Input data »
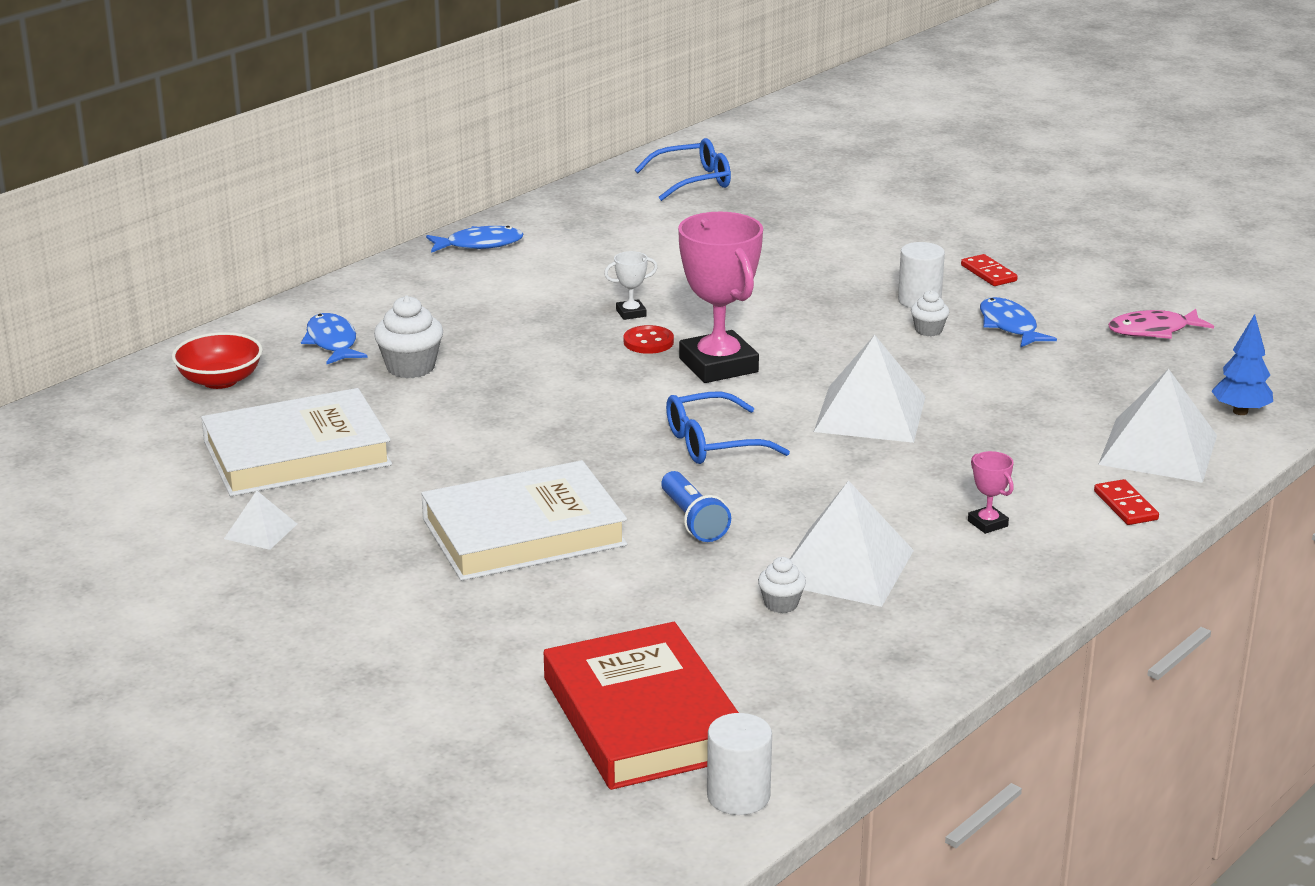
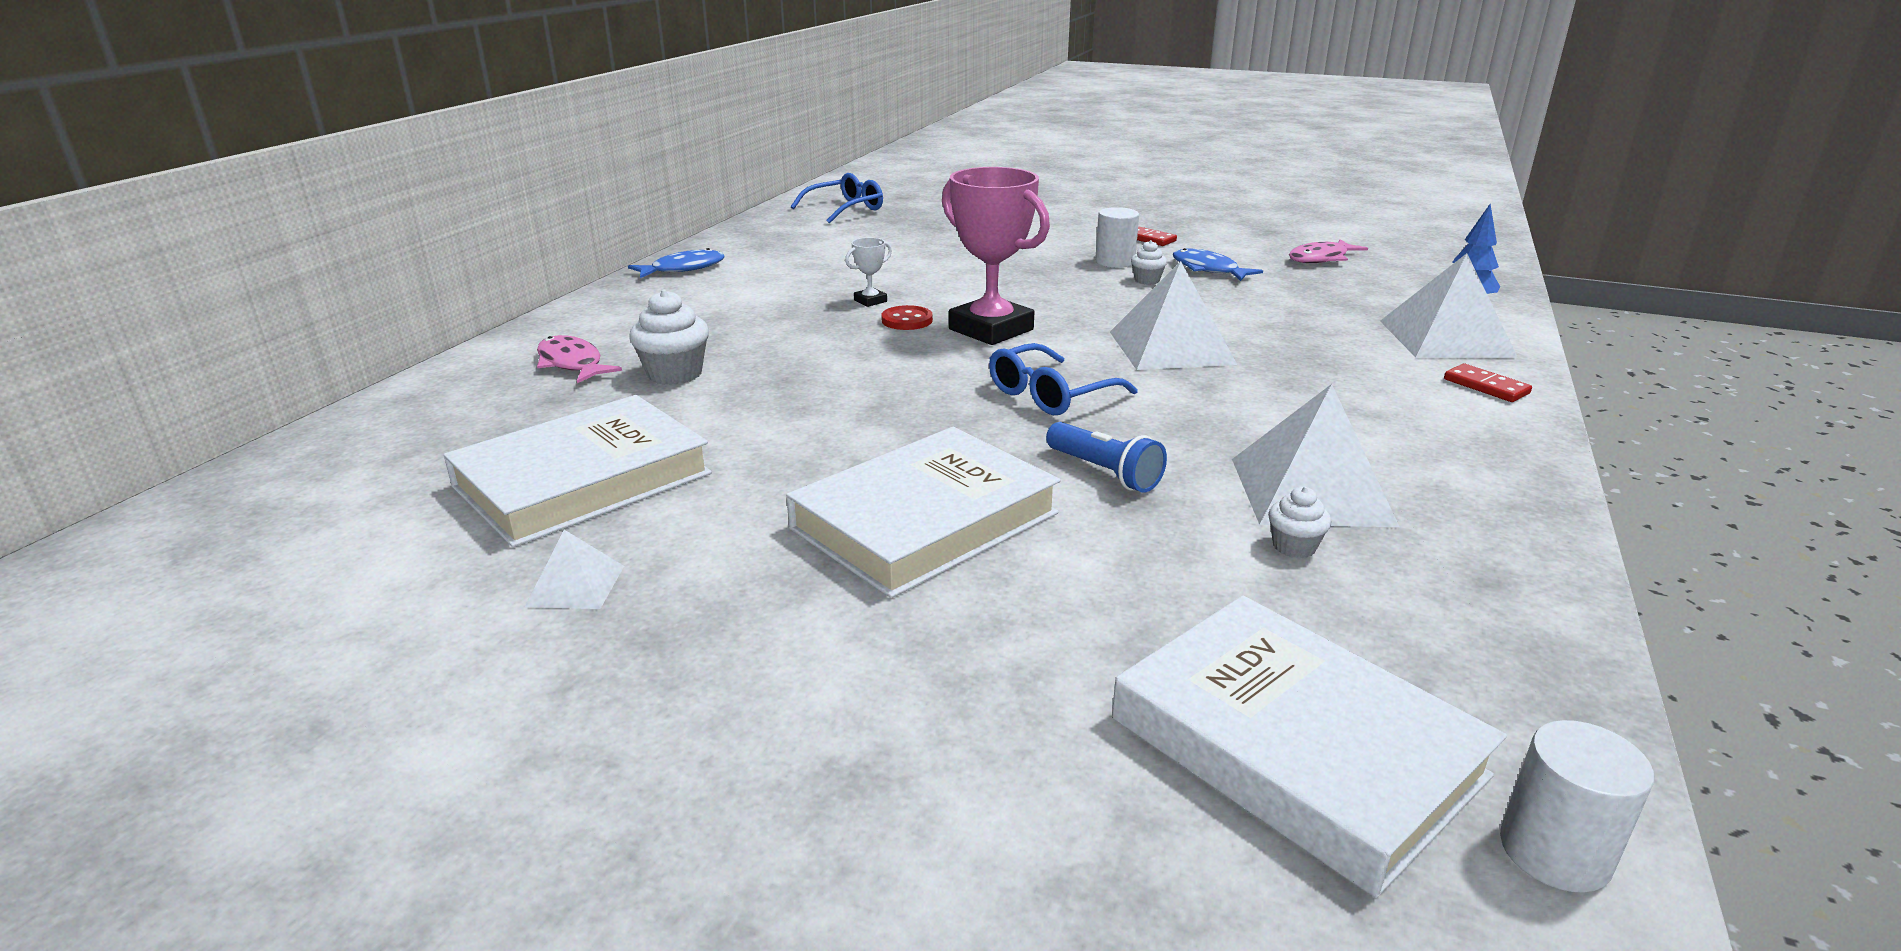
camera: 20 degrees left, 0 degrees up
red bowl [172,332,263,389] -> none
blue fish [301,313,368,364] -> pink fish [537,335,622,383]
red book [544,622,739,790] -> white book [1112,596,1507,898]
pink trophy [968,451,1014,534] -> none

What is expected »
Would you transcribe all of the data exactly, apart from its pictures?

Response for this exercise »
camera: 20 degrees left, 0 degrees up
red bowl [172,332,263,389] -> none
blue fish [301,313,368,364] -> pink fish [537,335,622,383]
red book [544,622,739,790] -> white book [1112,596,1507,898]
pink trophy [968,451,1014,534] -> none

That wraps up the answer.